(Beginning of LISTED ENTRIES)

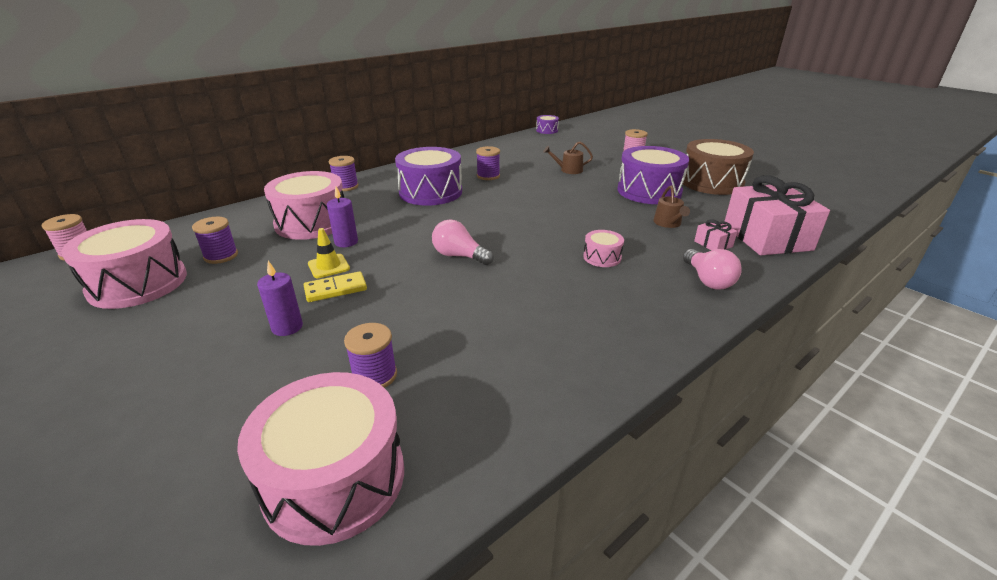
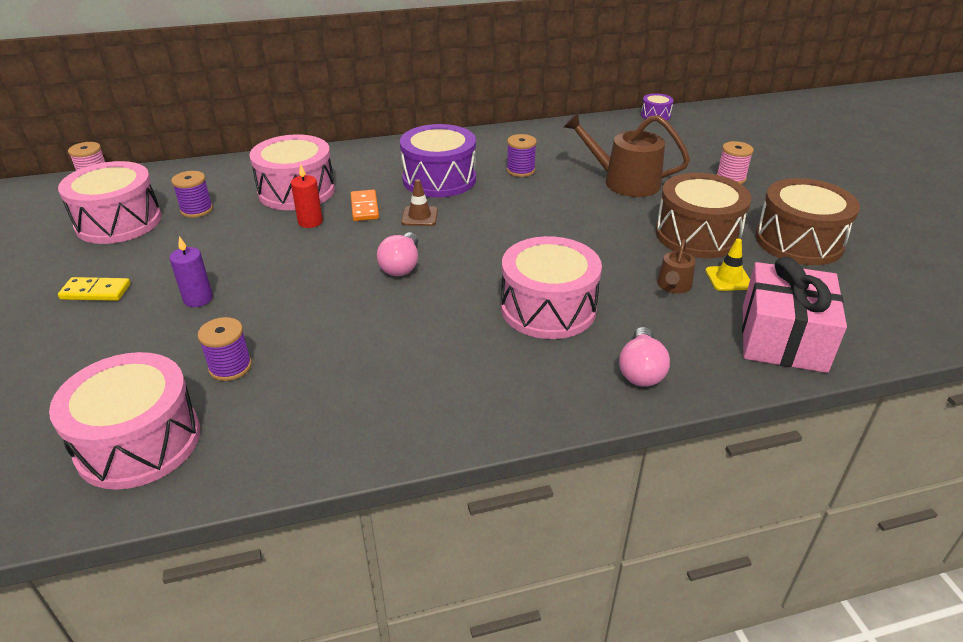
camera: 25 degrees right, 5 degrees up
(328, 266) = (275, 245): yellow traffic cone -> yellow traffic cone (728, 278)
(336, 289) = (263, 272): yellow domino -> yellow domino (96, 292)
(346, 186) = (360, 153): purple spool -> none
(346, 242) = (310, 222): purple candle -> red candle
(386, 222) = (365, 207): none -> orange domino
(439, 219) = (419, 216): none -> brown traffic cone
(459, 256) = (401, 266): pink light bulb -> pink light bulb turned 135 degrees counterclockwise
(568, 170) = (625, 182): brown watering can -> brown watering can, size x1.95
(602, 257) = (548, 308): pink drum -> pink drum, size x2.13
(649, 191) = (697, 235): purple drum -> brown drum
(713, 244) = (700, 327): pink gift -> none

(End of LISTED ENTRIES)

• [DESCRIPTION OF THE TASK]:
For this task, write out exactly the lines of the entries above, starting at the line with "(346, 186) = (360, 153): purple spool -> none" and ending at the line with "(459, 256) = (401, 266): pink", both included, and no others.

• [TASK SOLUTION]:
(346, 186) = (360, 153): purple spool -> none
(346, 242) = (310, 222): purple candle -> red candle
(386, 222) = (365, 207): none -> orange domino
(439, 219) = (419, 216): none -> brown traffic cone
(459, 256) = (401, 266): pink light bulb -> pink light bulb turned 135 degrees counterclockwise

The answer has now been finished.